Task to carry out :: Exactly as written, retype the listing below, omitting the pictures.

** Data provided follows **

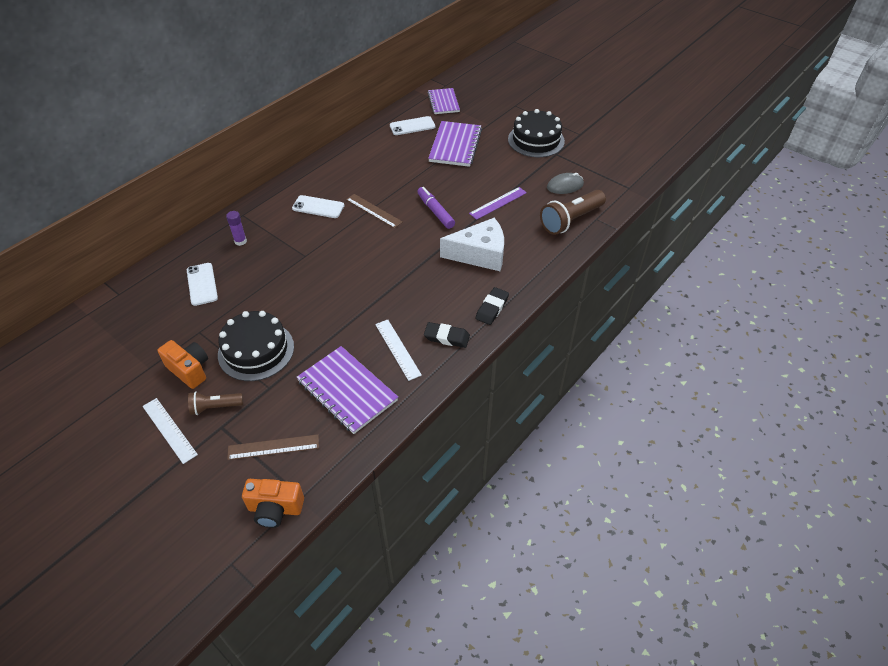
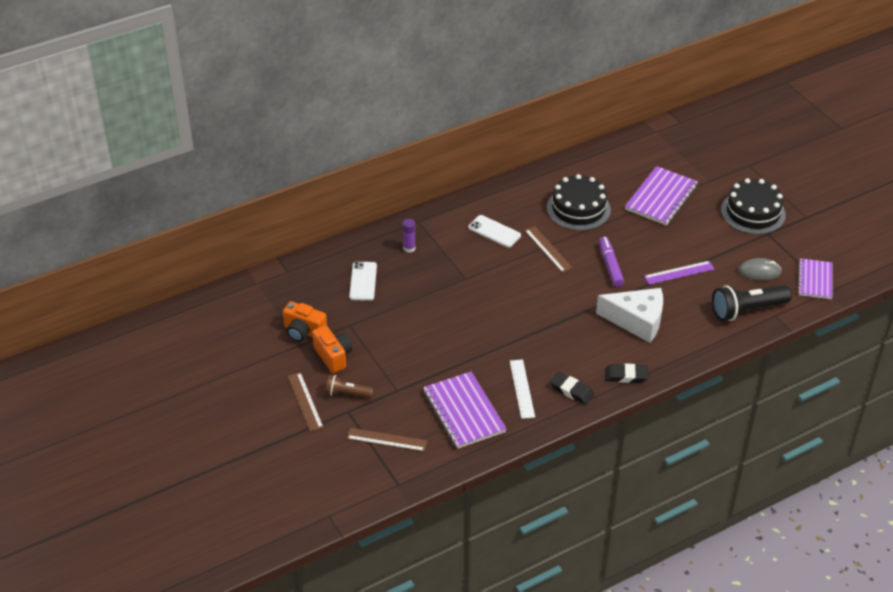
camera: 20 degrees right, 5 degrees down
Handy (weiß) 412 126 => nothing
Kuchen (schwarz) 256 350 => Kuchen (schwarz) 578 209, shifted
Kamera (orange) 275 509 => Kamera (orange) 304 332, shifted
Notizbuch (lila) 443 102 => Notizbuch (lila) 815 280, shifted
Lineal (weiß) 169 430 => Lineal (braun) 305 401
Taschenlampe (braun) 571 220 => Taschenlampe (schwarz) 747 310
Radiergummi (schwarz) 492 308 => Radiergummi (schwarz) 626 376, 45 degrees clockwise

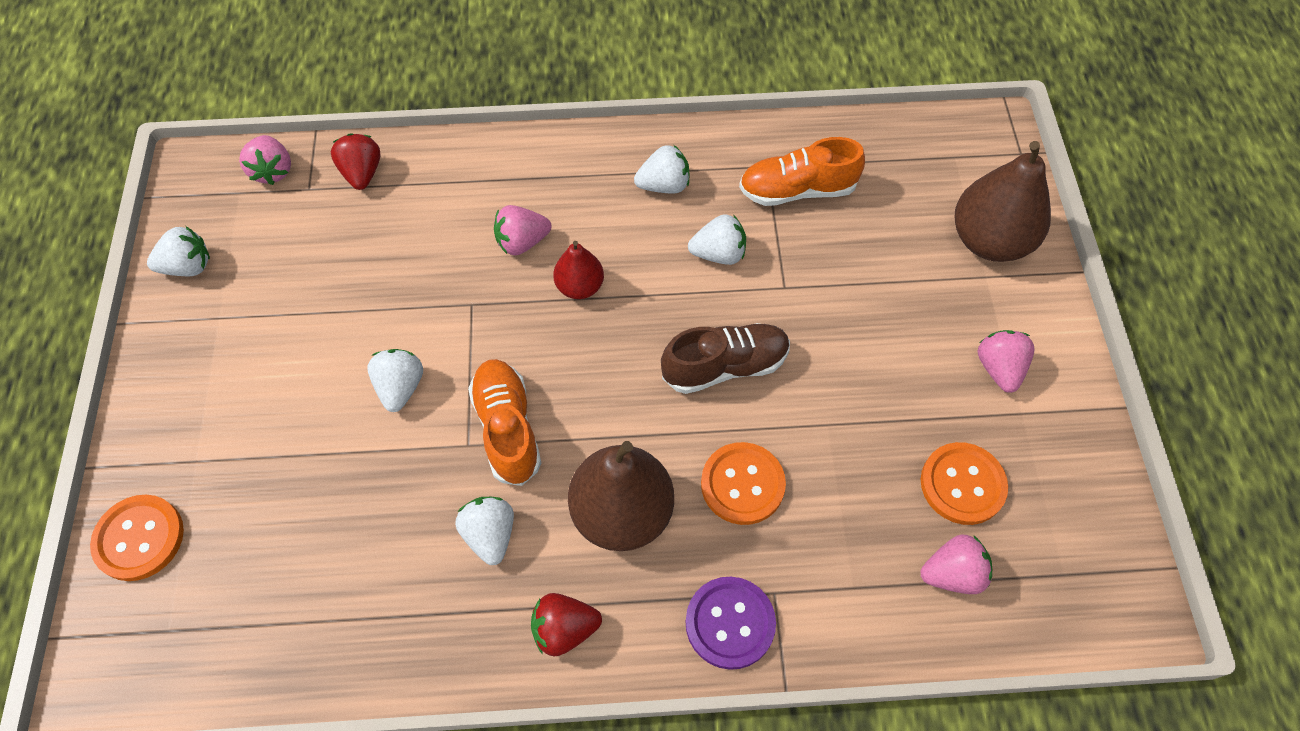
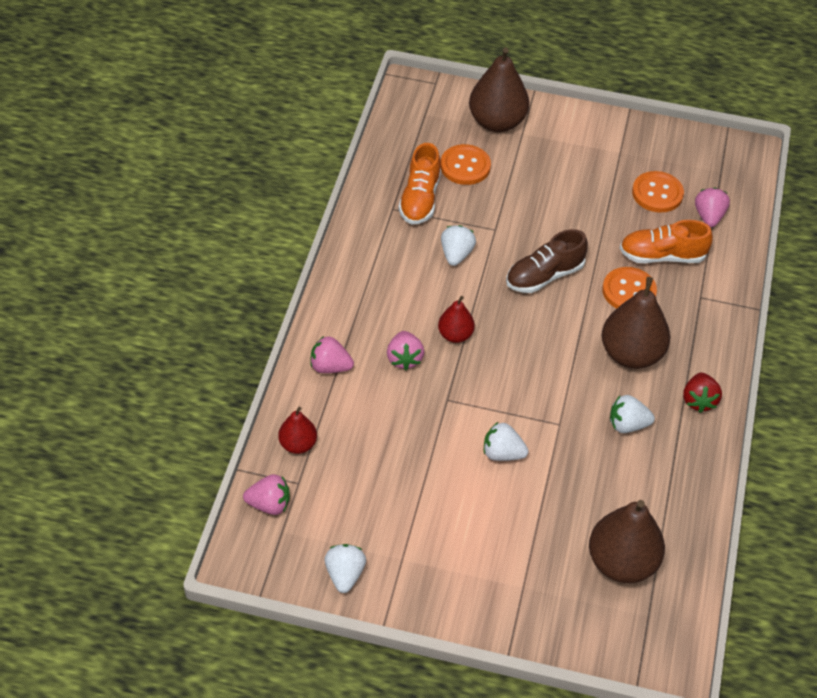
camera: 75 degrees left, 10 degrees down
Erdbeere (weiß) 664 185 => nothing
Knopf (lila) 730 623 => nothing
nothing => Birne (braun) 622 562
Knopf (orange) 139 538 => Knopf (orange) 465 166, shifted
Schuh (orange) 507 428 => Schuh (orange) 662 256, shifted
Erdbeere (rosa) 998 368 => Erdbeere (rosa) 330 367, shifted
Erdbeere (rot) 362 173 => Birne (rot) 298 444
Schuh (braun) 725 366 => Schuh (braun) 544 276, 120 degrees counterclockwise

** End of Data provided **

Answer to the problem ::
camera: 20 degrees right, 5 degrees down
Handy (weiß) 412 126 => nothing
Kuchen (schwarz) 256 350 => Kuchen (schwarz) 578 209, shifted
Kamera (orange) 275 509 => Kamera (orange) 304 332, shifted
Notizbuch (lila) 443 102 => Notizbuch (lila) 815 280, shifted
Lineal (weiß) 169 430 => Lineal (braun) 305 401
Taschenlampe (braun) 571 220 => Taschenlampe (schwarz) 747 310
Radiergummi (schwarz) 492 308 => Radiergummi (schwarz) 626 376, 45 degrees clockwise

camera: 75 degrees left, 10 degrees down
Erdbeere (weiß) 664 185 => nothing
Knopf (lila) 730 623 => nothing
nothing => Birne (braun) 622 562
Knopf (orange) 139 538 => Knopf (orange) 465 166, shifted
Schuh (orange) 507 428 => Schuh (orange) 662 256, shifted
Erdbeere (rosa) 998 368 => Erdbeere (rosa) 330 367, shifted
Erdbeere (rot) 362 173 => Birne (rot) 298 444
Schuh (braun) 725 366 => Schuh (braun) 544 276, 120 degrees counterclockwise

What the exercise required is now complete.